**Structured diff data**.
• • •

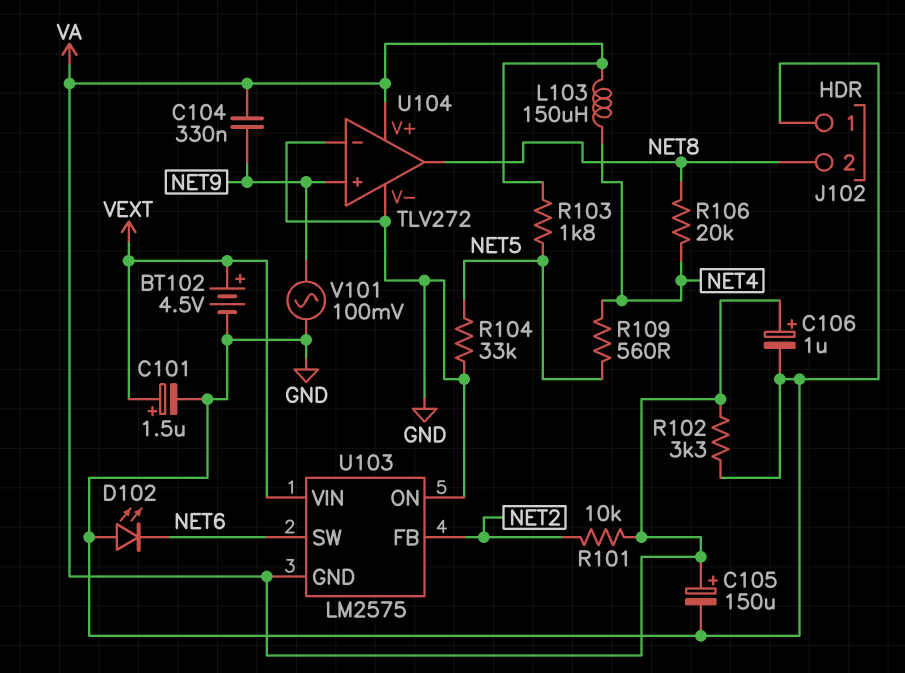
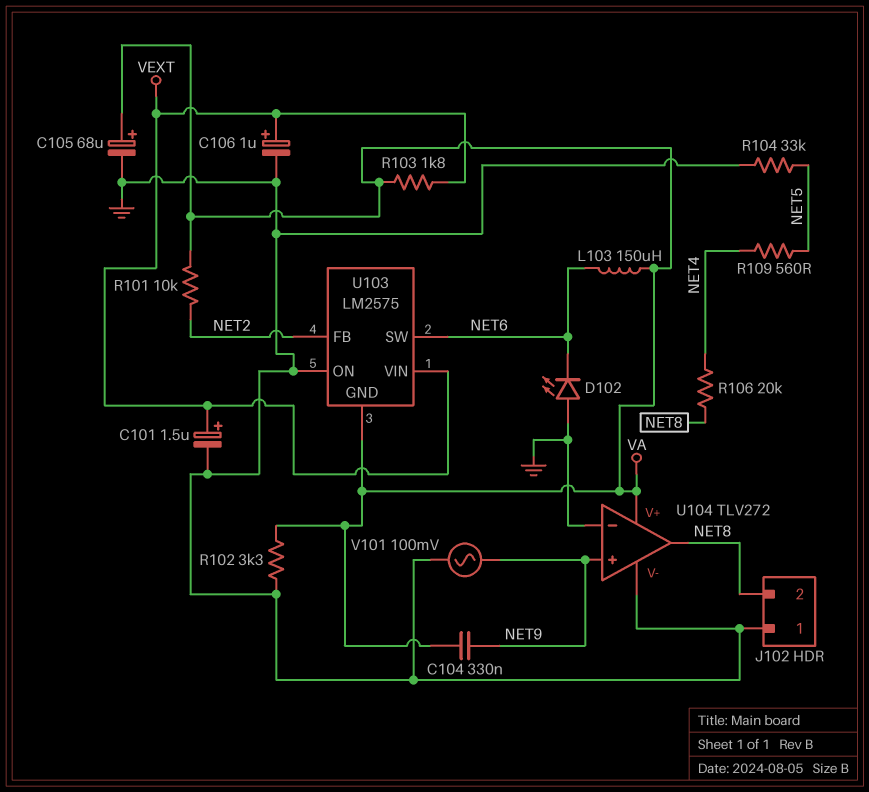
BT102: 4.5V (plus VEXT, minus GND) -> none
C105: 150uF (plus VA, minus GND) -> 68uF (plus VA, minus GND)
C106: 1uF (plus VA, minus GND) -> 1uF (plus VEXT, minus GND)
L103: 150uH (NET4, VA) -> 150uH (NET6, VA)
R103: 1.8k (NET5, VA) -> 1.8k (VA, VEXT)

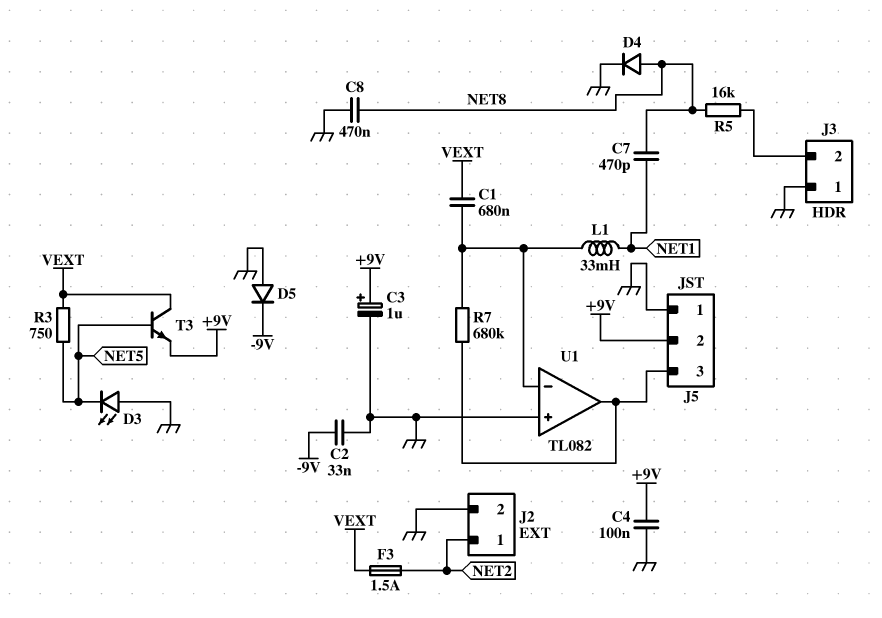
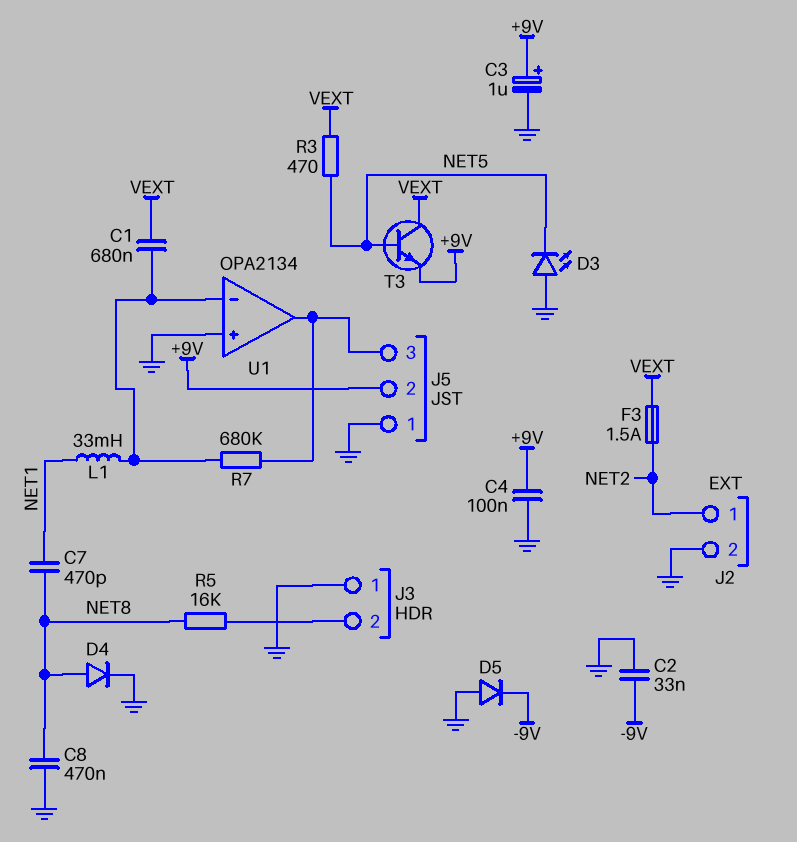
R3: 750 (NET5, VEXT) -> 470 (NET5, VEXT)
U1: TL082 -> OPA2134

• • •

**ASSIGNMENT**. The answer must consist of the line containing "C105: 150uF (plus" and every line after it through the end of the records, retyped exactly, with all pictures left out.

**SOLUTION FOR THIS PROBLEM**.
C105: 150uF (plus VA, minus GND) -> 68uF (plus VA, minus GND)
C106: 1uF (plus VA, minus GND) -> 1uF (plus VEXT, minus GND)
L103: 150uH (NET4, VA) -> 150uH (NET6, VA)
R103: 1.8k (NET5, VA) -> 1.8k (VA, VEXT)

R3: 750 (NET5, VEXT) -> 470 (NET5, VEXT)
U1: TL082 -> OPA2134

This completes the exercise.